**Try it**
The answer is the set of lines that include "turquoise", copied from the data below.

**Provided material**
****************

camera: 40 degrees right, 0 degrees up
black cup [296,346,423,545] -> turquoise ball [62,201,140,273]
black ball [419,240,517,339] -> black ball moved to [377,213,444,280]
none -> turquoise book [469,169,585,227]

****************

**Answer box**
black cup [296,346,423,545] -> turquoise ball [62,201,140,273]
none -> turquoise book [469,169,585,227]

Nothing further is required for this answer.